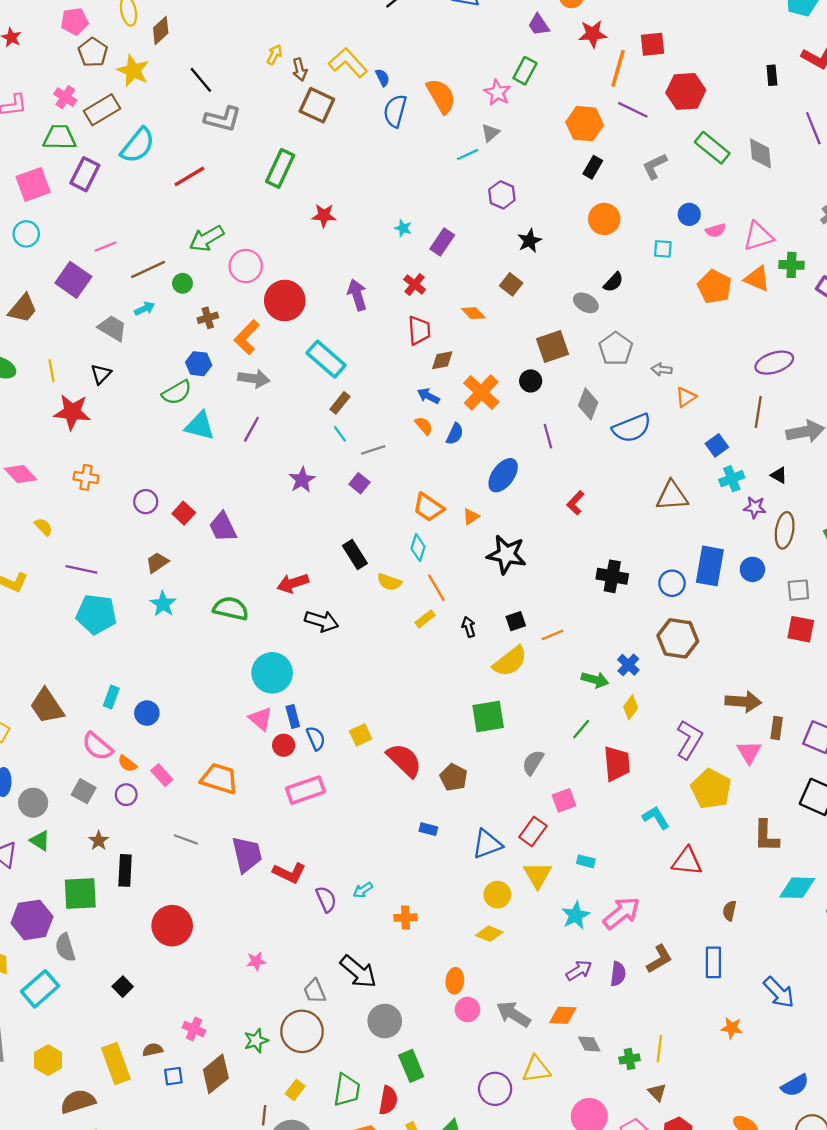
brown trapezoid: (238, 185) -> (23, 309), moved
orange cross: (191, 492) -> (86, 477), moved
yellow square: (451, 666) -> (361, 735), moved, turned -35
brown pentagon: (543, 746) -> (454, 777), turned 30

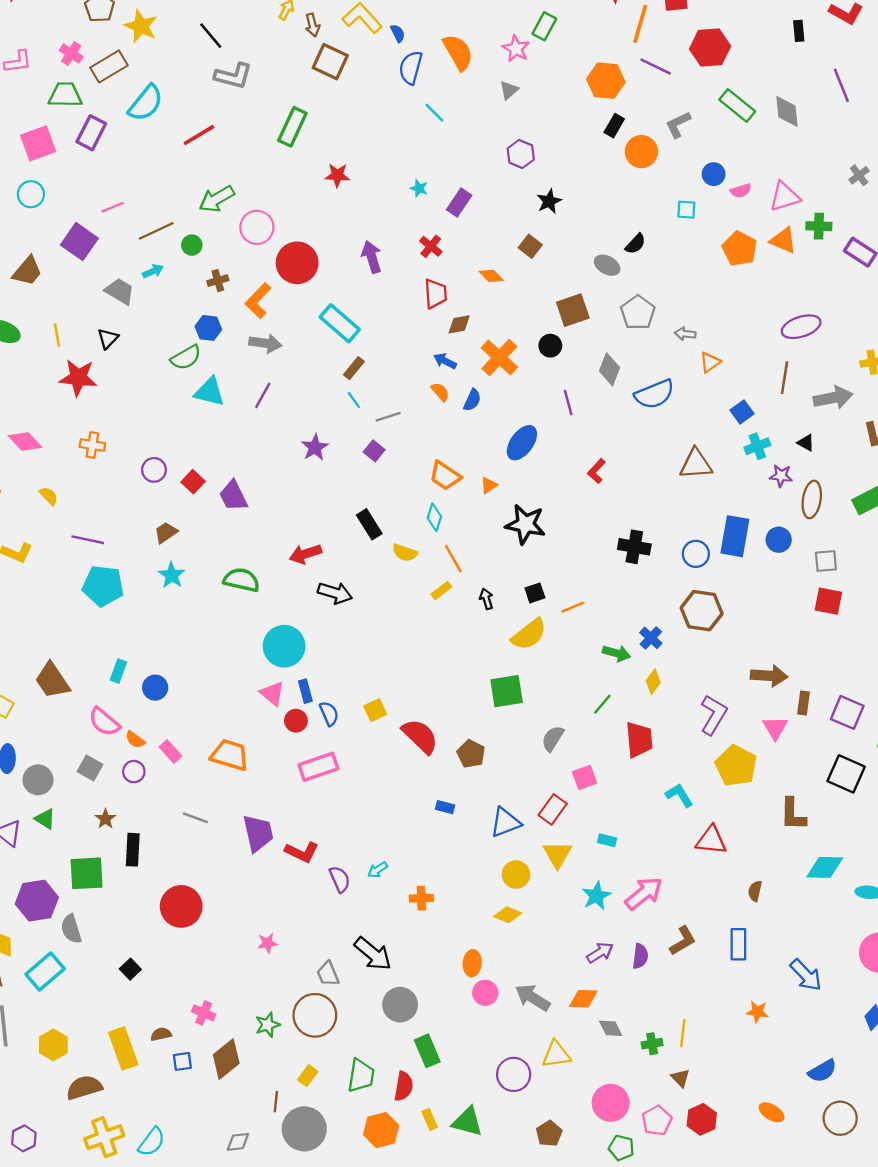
cyan line: (467, 155) -> (434, 113), moved, turned 70
orange circle: (604, 219) -> (641, 152), moved

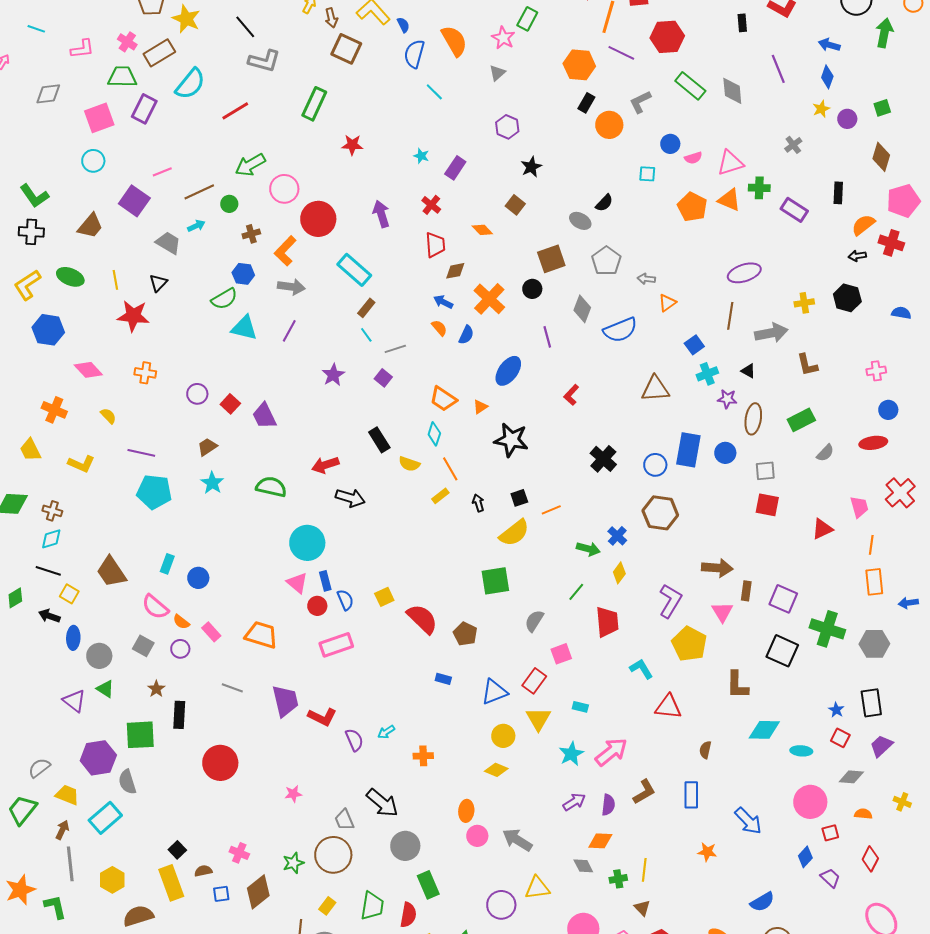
black cross: (634, 547) -> (603, 459), turned 32
black square: (130, 969) -> (177, 850), moved
orange diamond: (583, 999) -> (600, 841), moved

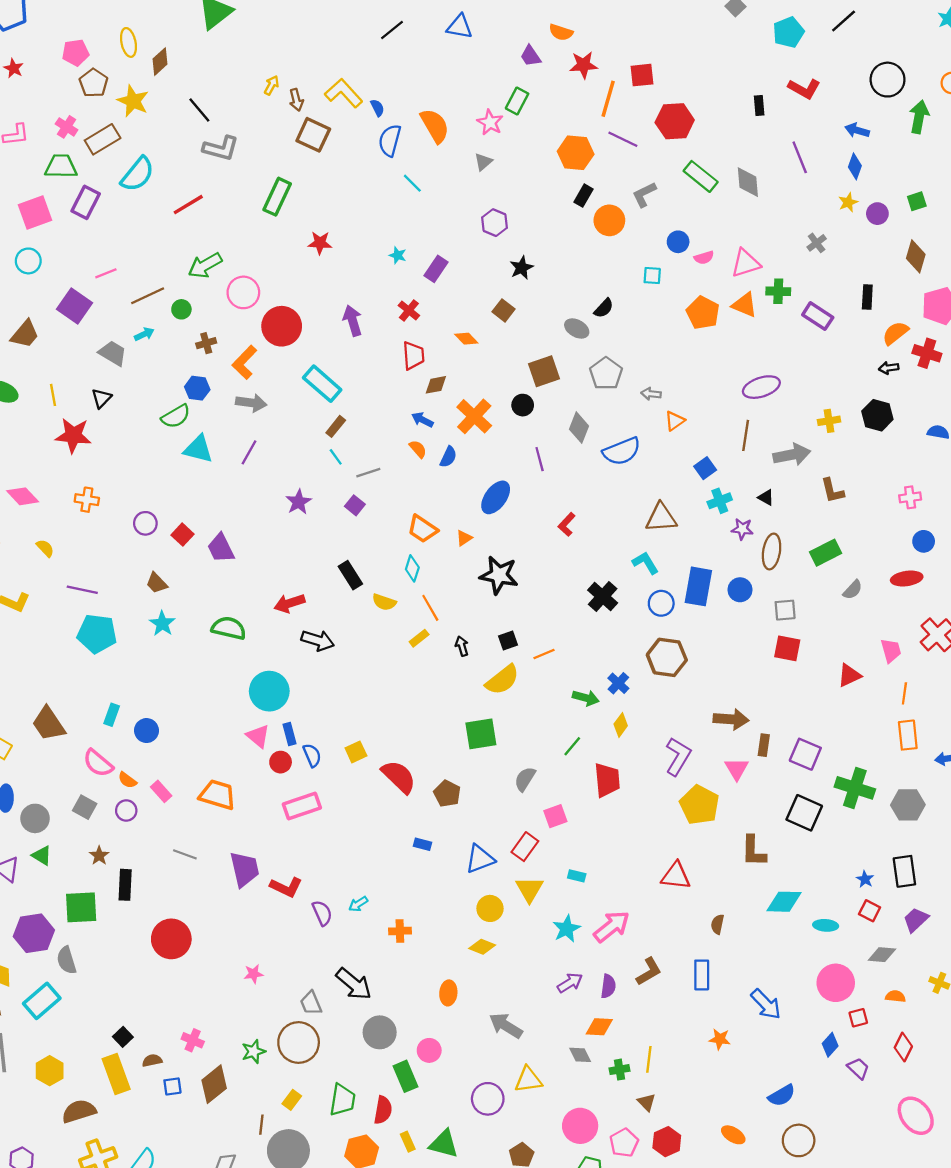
brown trapezoid: (207, 447) -> (157, 583), turned -100
cyan L-shape: (641, 669) -> (645, 563), moved
pink circle: (477, 836) -> (429, 1050), moved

———

EXERCISE: Could you retype exactly, and only, the lines running from the one with "black square: (130, 969) -> (177, 850), moved" to the last line of the listing, while leaving any pictures out?

SOLVED PROBLEM:
black square: (130, 969) -> (177, 850), moved
orange diamond: (583, 999) -> (600, 841), moved

brown trapezoid: (207, 447) -> (157, 583), turned -100
cyan L-shape: (641, 669) -> (645, 563), moved
pink circle: (477, 836) -> (429, 1050), moved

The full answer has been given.